(Given material begins)
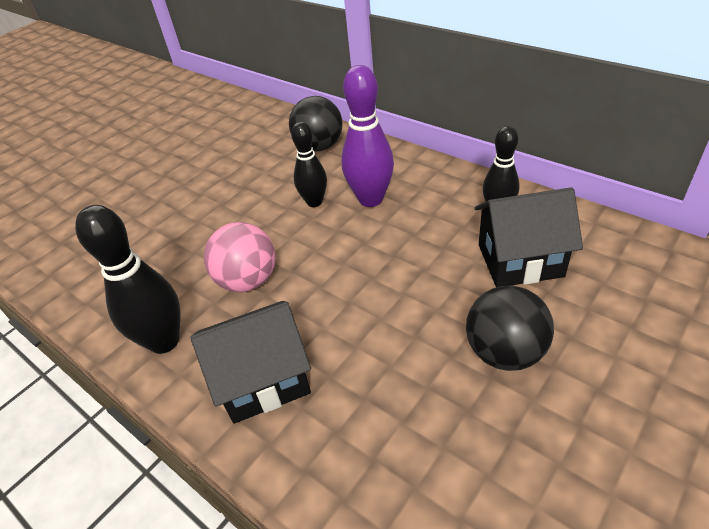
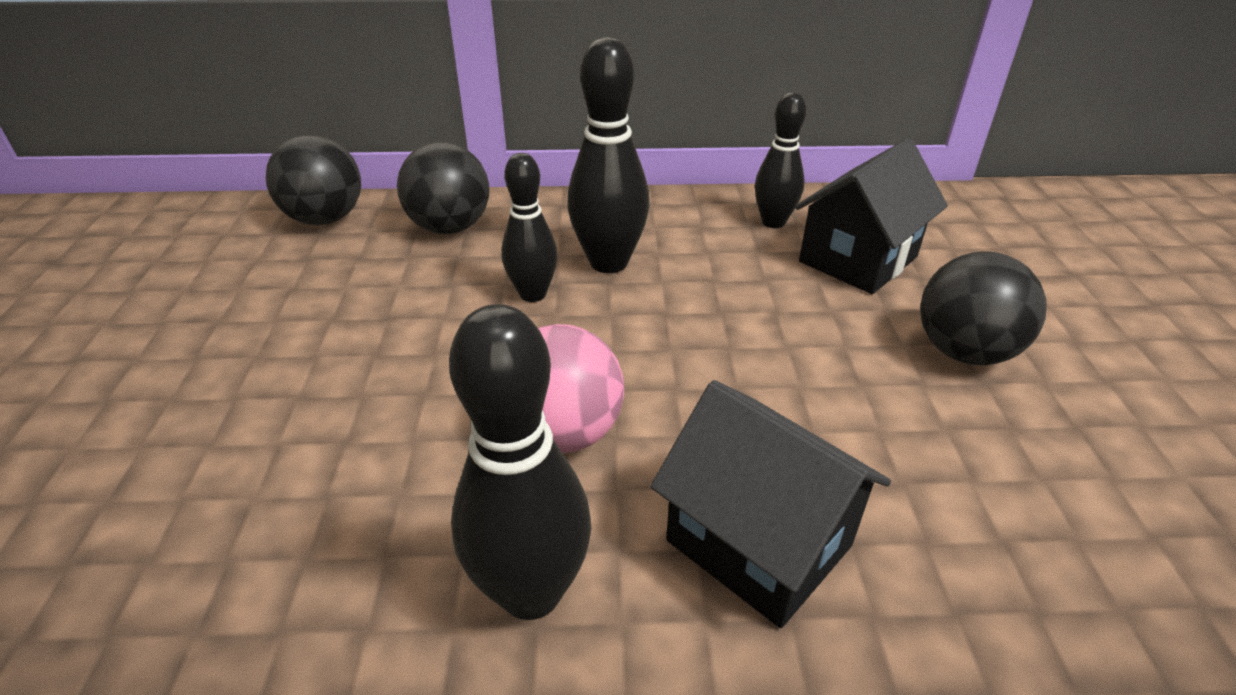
camera: 45 degrees left, 5 degrees down
(263, 380) = (758, 543): black house -> black house turned 75 degrees counterclockwise
(272, 121) = (325, 219): none -> black ball
(371, 199) = (609, 262): purple bowling pin -> black bowling pin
(Given material ends)
Assigned task ::
Within the material, how many lines hold the string "black"? Give the number by itself.

Response area ::
3